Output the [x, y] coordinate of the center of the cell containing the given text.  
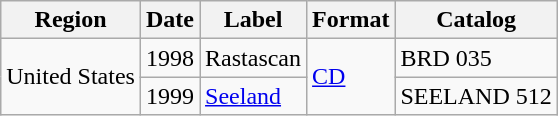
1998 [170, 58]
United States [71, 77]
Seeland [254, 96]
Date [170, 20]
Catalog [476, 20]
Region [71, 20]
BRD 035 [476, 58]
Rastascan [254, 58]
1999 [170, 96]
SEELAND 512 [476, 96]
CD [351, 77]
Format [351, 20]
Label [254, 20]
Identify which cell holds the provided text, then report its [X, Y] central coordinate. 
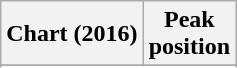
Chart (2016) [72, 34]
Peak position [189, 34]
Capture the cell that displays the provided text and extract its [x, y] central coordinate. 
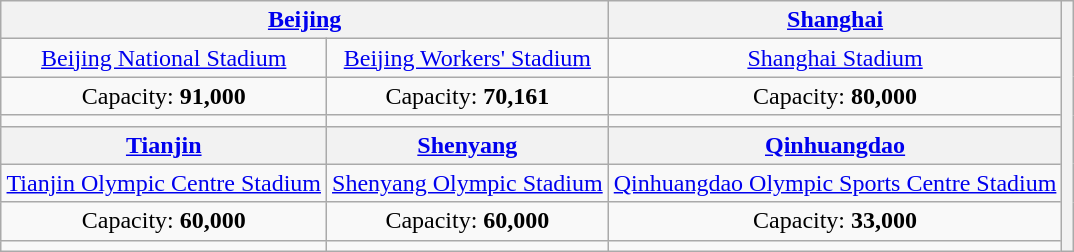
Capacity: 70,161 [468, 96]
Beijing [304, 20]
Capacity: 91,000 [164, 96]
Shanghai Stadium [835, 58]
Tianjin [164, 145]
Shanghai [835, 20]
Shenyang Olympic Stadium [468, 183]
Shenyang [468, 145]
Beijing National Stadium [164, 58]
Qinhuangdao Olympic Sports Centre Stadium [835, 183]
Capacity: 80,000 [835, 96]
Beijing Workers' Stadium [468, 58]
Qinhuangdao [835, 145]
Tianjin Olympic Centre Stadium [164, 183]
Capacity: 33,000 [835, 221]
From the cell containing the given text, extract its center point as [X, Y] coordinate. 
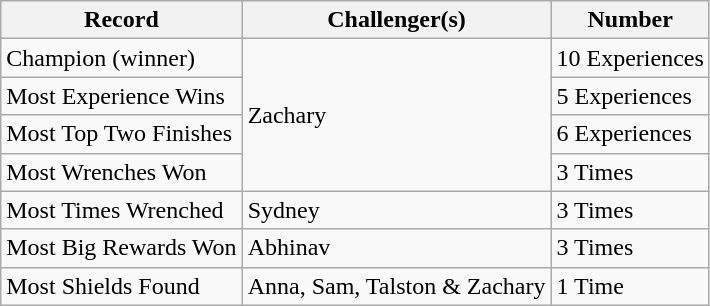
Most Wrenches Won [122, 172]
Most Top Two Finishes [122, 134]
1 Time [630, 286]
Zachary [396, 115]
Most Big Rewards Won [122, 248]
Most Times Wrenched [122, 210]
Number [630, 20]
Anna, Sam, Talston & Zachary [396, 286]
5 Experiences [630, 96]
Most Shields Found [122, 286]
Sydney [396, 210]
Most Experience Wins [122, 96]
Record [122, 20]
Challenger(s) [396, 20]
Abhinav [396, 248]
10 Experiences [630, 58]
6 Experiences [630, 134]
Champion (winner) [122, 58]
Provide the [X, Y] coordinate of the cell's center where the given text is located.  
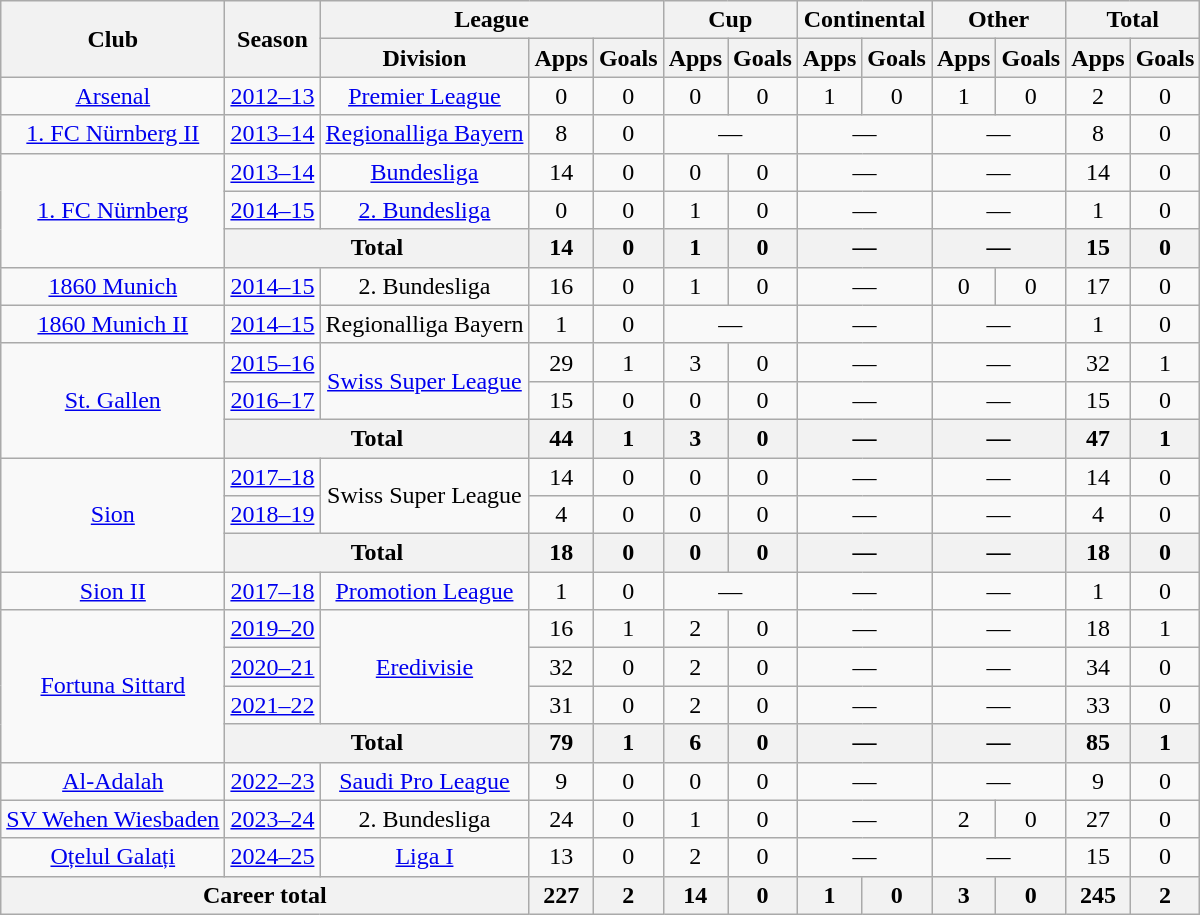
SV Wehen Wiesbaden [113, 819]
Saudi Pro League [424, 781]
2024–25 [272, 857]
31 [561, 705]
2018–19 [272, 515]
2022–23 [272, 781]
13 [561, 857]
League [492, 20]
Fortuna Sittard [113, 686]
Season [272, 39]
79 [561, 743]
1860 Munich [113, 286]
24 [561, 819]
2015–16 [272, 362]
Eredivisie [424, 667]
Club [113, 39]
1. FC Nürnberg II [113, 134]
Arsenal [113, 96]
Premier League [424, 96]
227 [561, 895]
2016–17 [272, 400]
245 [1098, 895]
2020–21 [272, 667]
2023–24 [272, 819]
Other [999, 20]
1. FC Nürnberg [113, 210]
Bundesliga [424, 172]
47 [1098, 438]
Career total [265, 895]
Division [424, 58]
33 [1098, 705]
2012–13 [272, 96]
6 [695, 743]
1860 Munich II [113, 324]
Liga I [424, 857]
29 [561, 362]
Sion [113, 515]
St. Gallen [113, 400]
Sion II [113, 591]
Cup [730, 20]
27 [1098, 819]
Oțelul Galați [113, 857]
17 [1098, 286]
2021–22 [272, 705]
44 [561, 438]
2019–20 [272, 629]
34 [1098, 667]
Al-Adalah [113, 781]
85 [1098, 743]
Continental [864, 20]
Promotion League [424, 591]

---

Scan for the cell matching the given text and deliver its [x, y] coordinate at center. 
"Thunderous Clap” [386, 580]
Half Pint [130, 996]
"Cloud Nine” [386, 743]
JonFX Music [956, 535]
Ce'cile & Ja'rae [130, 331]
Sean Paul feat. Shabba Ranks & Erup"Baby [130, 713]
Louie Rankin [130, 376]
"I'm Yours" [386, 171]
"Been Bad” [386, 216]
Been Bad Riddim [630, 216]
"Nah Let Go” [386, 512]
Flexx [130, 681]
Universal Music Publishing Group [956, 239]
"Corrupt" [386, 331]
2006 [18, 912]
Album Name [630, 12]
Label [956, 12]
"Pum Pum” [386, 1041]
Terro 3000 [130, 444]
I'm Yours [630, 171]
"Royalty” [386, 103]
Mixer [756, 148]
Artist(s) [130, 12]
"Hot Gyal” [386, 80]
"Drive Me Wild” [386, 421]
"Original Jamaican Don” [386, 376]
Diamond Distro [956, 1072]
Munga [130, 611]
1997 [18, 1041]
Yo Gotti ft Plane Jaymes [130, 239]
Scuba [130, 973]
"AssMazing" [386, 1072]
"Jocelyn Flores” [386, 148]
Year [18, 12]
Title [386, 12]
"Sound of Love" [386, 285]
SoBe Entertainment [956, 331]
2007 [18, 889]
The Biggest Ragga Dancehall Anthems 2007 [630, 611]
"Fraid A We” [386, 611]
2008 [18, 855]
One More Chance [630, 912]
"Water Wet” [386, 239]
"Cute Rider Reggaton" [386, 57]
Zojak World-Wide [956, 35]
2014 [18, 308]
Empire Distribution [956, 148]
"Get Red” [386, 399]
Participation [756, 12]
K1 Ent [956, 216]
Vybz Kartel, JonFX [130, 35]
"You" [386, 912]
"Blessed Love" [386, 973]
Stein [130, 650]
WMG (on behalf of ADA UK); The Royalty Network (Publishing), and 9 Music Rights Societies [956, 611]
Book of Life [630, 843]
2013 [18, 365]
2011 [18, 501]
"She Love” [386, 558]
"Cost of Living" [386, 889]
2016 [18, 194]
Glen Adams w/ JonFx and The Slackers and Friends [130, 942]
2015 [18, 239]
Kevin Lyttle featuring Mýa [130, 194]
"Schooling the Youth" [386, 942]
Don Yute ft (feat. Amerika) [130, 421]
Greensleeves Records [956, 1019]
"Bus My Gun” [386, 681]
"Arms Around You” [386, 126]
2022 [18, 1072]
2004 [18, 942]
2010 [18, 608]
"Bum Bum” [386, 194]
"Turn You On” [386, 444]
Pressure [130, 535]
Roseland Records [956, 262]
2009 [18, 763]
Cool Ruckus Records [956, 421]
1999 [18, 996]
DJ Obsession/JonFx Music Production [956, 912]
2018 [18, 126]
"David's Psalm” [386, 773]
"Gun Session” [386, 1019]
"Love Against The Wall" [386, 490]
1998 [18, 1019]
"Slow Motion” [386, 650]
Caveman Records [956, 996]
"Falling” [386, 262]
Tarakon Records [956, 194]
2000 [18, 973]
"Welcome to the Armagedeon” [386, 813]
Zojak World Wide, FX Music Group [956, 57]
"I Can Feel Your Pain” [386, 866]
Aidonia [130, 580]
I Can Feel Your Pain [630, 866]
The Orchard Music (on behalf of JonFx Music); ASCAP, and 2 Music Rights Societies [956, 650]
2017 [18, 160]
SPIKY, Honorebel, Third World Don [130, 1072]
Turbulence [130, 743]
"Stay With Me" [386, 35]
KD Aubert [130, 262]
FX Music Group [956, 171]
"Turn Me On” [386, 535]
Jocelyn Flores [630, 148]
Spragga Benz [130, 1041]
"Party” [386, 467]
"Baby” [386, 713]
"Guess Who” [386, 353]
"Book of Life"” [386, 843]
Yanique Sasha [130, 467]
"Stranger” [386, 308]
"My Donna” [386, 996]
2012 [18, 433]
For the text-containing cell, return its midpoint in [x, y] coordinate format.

> _Problem statement_
Repeat the part of the records that opens with the line containing "Output the [x, y]" and closes with the line containing "Capture the cell", including both of those lines, and leave the pictures out.

> _Answer to the task_
Output the [x, y] coordinate of the center of the cell containing the given text.  
1998 [170, 58]
United States [71, 77]
Seeland [254, 96]
Date [170, 20]
Catalog [476, 20]
Region [71, 20]
BRD 035 [476, 58]
Rastascan [254, 58]
1999 [170, 96]
SEELAND 512 [476, 96]
CD [351, 77]
Format [351, 20]
Label [254, 20]
Identify which cell holds the provided text, then report its [X, Y] central coordinate. 
Chart (2016) [72, 34]
Peak position [189, 34]
Capture the cell that displays the provided text and extract its [x, y] central coordinate. 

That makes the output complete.